'''
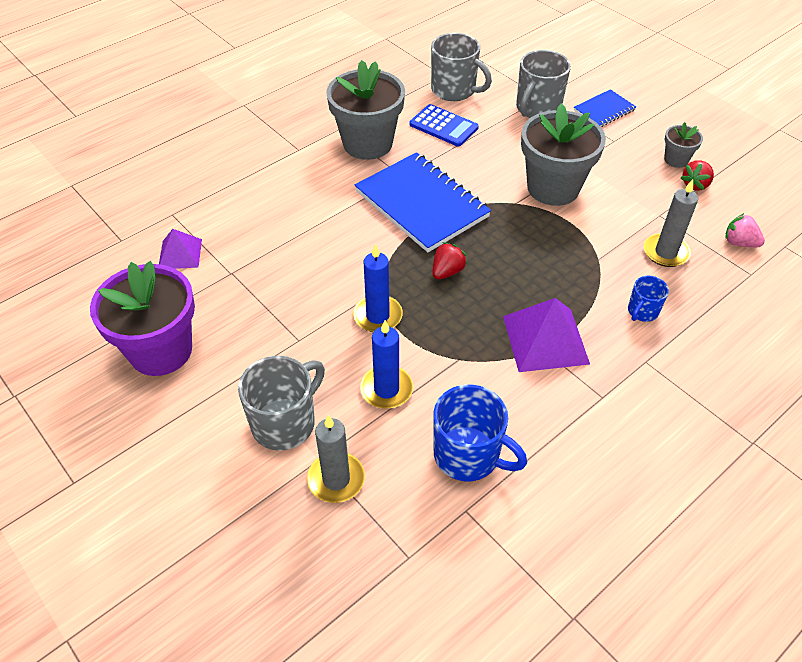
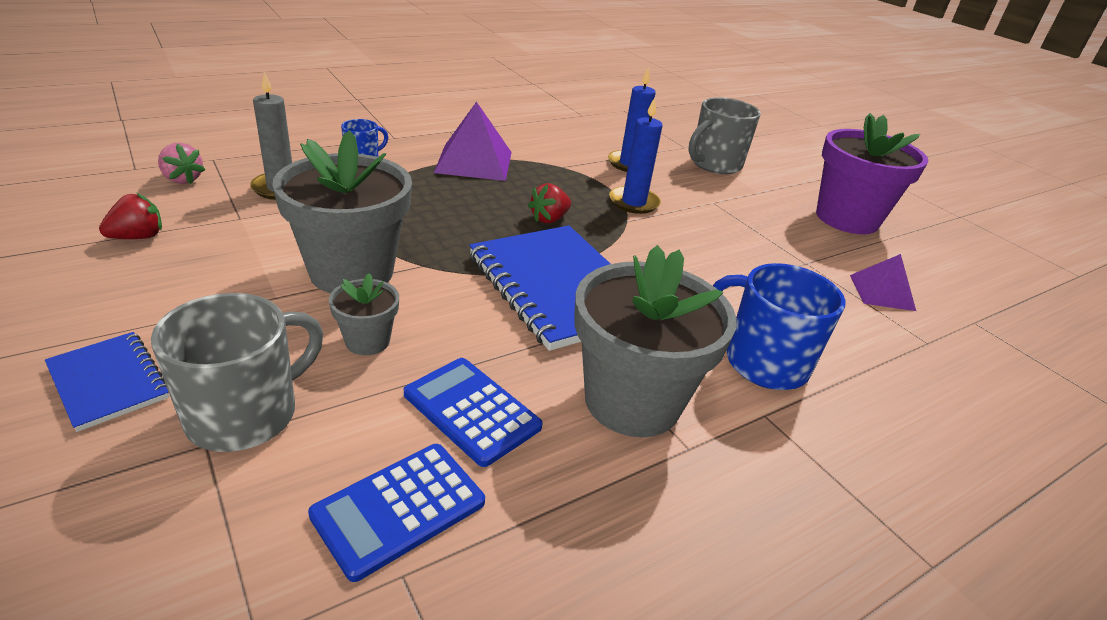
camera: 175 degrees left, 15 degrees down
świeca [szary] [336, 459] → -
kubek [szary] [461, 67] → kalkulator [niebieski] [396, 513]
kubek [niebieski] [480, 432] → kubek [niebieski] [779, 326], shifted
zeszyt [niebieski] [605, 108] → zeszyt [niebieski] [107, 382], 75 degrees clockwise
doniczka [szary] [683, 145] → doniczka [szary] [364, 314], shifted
'''
### PROMPT
Your reply should be a verbatim retyping of the lines from the one that holds "kubek [niebieski] [480, 432]" through the last line of the entries.

### SOLVED PROBLEM
kubek [niebieski] [480, 432] → kubek [niebieski] [779, 326], shifted
zeszyt [niebieski] [605, 108] → zeszyt [niebieski] [107, 382], 75 degrees clockwise
doniczka [szary] [683, 145] → doniczka [szary] [364, 314], shifted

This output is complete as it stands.